*** Begin section ***

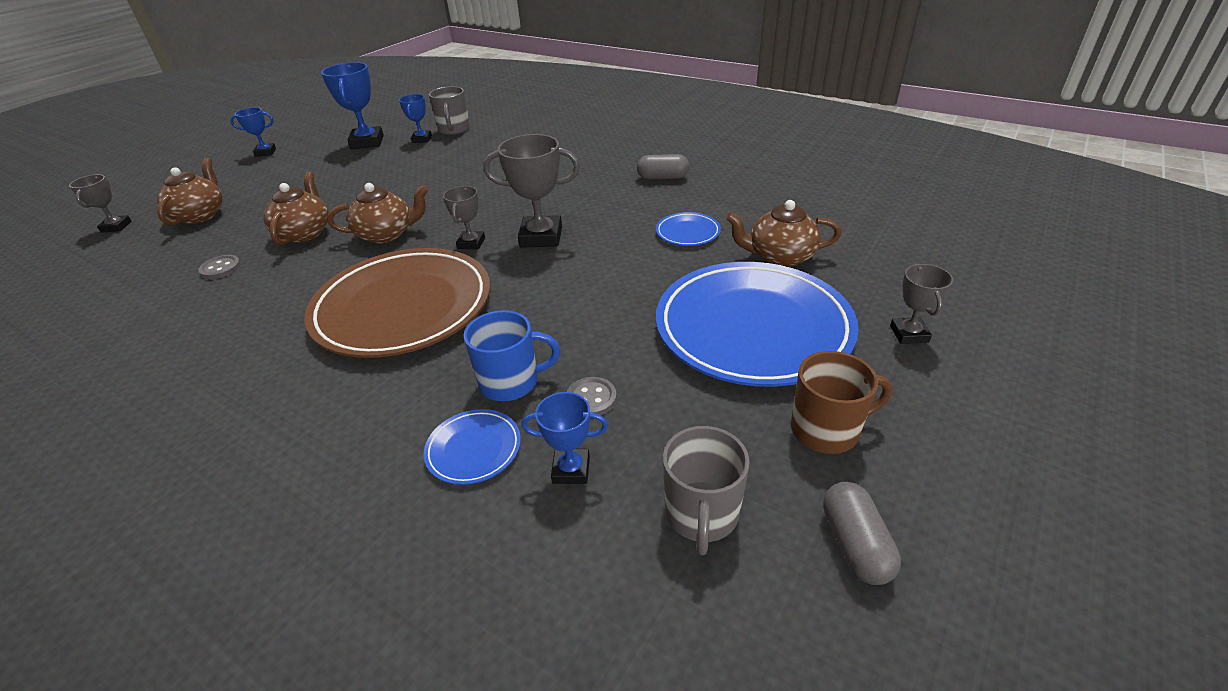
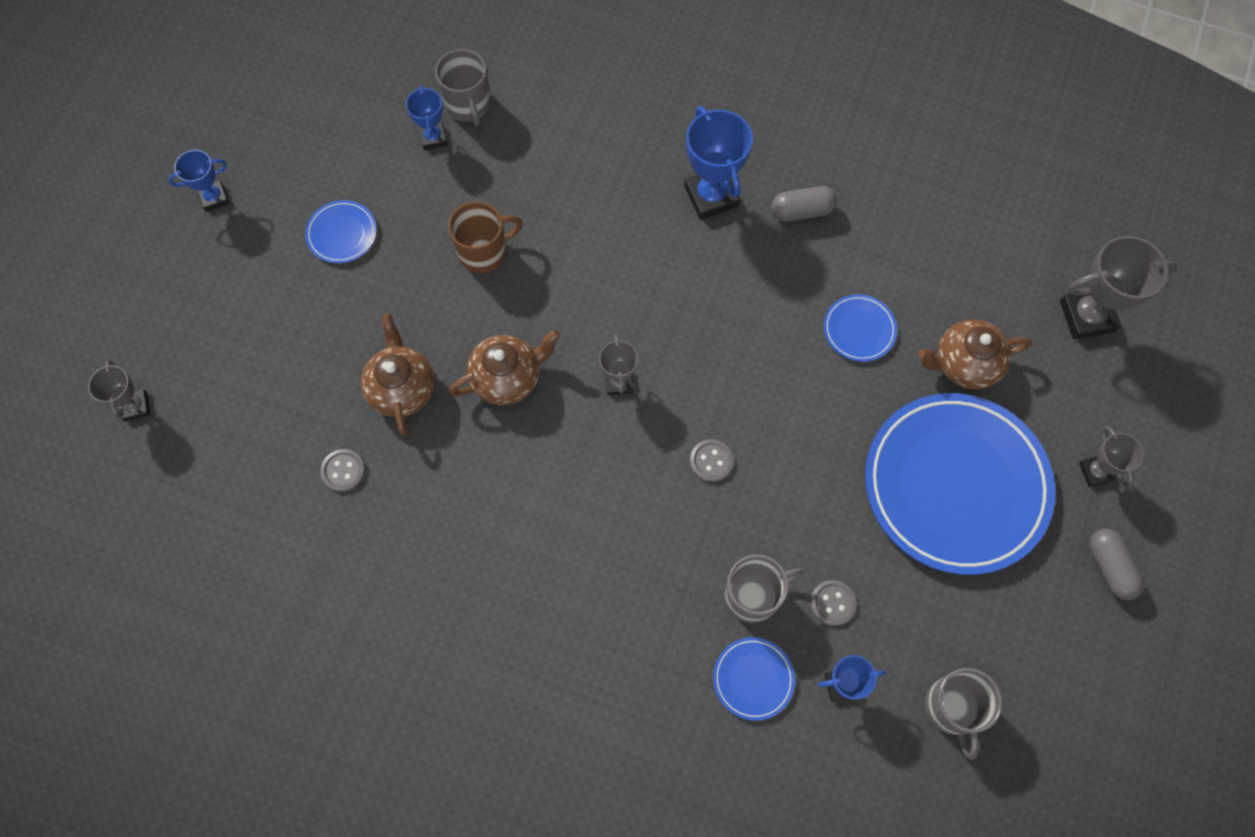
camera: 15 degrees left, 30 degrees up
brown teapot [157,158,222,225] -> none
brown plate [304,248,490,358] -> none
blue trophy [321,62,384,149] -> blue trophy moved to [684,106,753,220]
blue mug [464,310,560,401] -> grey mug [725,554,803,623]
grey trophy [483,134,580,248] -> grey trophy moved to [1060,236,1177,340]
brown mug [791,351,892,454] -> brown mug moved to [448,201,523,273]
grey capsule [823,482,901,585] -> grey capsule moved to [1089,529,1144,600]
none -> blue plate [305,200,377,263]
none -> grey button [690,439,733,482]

*** End section ***

- **What to produce**
Starting at the first line of the data, set down each line exactly until you have copied the line with "brown mug [791,351,892,454]", but leave the pictures out.

- **Written answer**
camera: 15 degrees left, 30 degrees up
brown teapot [157,158,222,225] -> none
brown plate [304,248,490,358] -> none
blue trophy [321,62,384,149] -> blue trophy moved to [684,106,753,220]
blue mug [464,310,560,401] -> grey mug [725,554,803,623]
grey trophy [483,134,580,248] -> grey trophy moved to [1060,236,1177,340]
brown mug [791,351,892,454] -> brown mug moved to [448,201,523,273]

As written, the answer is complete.